Instructions to follow
Two lines in the data below mark the range: the one with "C13: 3.3uF (DGND, RAMP) -> 330nF (DGND, RAMP)" and the one with "LDR2: GL5539 (GND, VTH) -> GL5539 (CMP, VTH)". Return both, along with every line between them, exactly.

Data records
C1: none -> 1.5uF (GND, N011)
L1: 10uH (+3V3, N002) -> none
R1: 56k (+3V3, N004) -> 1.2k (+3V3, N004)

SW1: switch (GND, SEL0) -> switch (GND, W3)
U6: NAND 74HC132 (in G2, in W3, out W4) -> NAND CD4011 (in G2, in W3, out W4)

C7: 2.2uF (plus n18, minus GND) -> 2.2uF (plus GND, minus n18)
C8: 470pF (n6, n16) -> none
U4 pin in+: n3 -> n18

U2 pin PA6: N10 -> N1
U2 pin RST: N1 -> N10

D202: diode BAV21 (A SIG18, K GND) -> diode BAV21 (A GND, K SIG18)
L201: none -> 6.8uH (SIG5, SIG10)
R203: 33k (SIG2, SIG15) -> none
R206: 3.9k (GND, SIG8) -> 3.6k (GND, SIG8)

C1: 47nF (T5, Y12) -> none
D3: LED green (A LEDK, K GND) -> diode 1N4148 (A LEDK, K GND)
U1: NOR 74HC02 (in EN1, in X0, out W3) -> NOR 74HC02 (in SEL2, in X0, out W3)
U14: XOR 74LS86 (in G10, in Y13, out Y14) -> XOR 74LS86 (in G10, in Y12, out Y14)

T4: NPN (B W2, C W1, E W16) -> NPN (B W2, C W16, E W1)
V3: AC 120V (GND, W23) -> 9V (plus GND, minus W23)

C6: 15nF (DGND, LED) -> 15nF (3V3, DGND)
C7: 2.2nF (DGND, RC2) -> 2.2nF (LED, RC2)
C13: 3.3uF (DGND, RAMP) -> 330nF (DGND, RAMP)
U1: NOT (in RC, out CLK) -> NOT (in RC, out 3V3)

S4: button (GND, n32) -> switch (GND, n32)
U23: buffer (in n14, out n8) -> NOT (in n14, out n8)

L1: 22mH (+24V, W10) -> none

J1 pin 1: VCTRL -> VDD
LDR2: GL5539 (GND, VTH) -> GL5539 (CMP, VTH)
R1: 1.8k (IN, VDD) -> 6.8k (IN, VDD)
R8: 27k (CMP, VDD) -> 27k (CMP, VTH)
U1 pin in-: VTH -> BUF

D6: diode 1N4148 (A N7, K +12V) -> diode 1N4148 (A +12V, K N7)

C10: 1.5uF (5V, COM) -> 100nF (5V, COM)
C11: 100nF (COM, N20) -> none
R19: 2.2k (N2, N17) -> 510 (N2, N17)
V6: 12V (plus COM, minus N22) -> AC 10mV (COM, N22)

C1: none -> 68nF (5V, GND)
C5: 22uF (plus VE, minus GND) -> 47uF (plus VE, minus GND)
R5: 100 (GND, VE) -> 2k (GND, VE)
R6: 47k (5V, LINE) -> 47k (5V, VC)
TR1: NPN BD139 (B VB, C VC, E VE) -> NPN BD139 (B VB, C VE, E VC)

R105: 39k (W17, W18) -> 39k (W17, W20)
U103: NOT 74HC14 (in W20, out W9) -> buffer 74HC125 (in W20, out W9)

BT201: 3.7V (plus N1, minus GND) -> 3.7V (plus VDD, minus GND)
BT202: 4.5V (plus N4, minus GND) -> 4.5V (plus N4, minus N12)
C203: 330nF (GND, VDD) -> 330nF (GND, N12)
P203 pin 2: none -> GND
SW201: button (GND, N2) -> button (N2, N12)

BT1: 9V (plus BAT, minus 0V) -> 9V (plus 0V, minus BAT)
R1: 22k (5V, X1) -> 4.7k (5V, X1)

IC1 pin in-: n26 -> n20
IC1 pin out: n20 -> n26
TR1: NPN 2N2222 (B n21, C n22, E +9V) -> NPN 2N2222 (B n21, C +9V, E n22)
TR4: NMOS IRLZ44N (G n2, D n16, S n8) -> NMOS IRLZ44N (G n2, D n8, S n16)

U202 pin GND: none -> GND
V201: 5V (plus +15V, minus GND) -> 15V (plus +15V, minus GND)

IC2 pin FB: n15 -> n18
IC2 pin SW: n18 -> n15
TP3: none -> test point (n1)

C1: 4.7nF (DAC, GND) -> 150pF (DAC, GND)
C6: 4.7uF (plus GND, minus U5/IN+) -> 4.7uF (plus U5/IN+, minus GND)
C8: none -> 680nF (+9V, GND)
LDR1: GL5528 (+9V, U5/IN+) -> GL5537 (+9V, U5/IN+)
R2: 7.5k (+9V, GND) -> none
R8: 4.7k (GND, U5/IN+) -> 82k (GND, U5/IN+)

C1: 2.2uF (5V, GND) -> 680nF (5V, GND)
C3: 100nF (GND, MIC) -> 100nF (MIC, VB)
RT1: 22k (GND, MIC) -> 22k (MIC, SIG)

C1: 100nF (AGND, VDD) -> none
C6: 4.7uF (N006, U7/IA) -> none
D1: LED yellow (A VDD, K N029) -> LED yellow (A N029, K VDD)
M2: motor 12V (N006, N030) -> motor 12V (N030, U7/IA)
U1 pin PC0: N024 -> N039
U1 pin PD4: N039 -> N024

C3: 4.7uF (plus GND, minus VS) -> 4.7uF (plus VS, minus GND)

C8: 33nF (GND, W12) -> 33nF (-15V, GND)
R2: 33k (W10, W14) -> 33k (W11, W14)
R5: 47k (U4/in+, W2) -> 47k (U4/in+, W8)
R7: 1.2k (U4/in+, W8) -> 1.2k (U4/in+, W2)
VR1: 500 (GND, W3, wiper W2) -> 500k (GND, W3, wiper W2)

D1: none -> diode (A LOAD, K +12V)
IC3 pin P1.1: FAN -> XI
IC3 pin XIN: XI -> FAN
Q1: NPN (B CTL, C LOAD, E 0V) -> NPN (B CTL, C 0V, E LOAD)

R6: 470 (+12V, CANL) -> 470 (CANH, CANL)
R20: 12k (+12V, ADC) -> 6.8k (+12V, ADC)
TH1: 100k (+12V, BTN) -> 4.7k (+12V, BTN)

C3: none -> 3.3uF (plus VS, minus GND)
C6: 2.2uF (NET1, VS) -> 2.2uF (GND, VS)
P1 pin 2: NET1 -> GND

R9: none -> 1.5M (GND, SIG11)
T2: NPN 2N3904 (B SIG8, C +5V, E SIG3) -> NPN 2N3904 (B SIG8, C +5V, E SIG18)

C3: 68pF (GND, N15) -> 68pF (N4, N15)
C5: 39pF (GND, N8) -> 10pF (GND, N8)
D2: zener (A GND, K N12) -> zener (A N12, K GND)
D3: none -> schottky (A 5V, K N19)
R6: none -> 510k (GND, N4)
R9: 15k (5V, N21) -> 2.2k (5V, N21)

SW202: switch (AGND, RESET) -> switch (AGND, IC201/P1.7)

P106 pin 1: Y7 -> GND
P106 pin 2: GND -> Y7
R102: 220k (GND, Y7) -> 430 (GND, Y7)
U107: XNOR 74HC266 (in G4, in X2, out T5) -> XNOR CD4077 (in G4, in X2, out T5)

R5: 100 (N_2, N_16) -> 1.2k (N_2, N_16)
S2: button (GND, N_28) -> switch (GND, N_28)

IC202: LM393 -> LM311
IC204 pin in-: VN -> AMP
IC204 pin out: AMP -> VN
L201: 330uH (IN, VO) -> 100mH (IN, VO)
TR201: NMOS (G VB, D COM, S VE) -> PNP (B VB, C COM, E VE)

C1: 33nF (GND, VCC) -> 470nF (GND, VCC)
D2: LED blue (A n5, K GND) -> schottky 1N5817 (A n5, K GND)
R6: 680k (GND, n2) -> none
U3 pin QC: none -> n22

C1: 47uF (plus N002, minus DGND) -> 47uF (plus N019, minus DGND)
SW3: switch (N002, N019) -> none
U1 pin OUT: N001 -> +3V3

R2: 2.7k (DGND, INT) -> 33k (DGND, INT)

Answer for this exercise
C13: 3.3uF (DGND, RAMP) -> 330nF (DGND, RAMP)
U1: NOT (in RC, out CLK) -> NOT (in RC, out 3V3)

S4: button (GND, n32) -> switch (GND, n32)
U23: buffer (in n14, out n8) -> NOT (in n14, out n8)

L1: 22mH (+24V, W10) -> none

J1 pin 1: VCTRL -> VDD
LDR2: GL5539 (GND, VTH) -> GL5539 (CMP, VTH)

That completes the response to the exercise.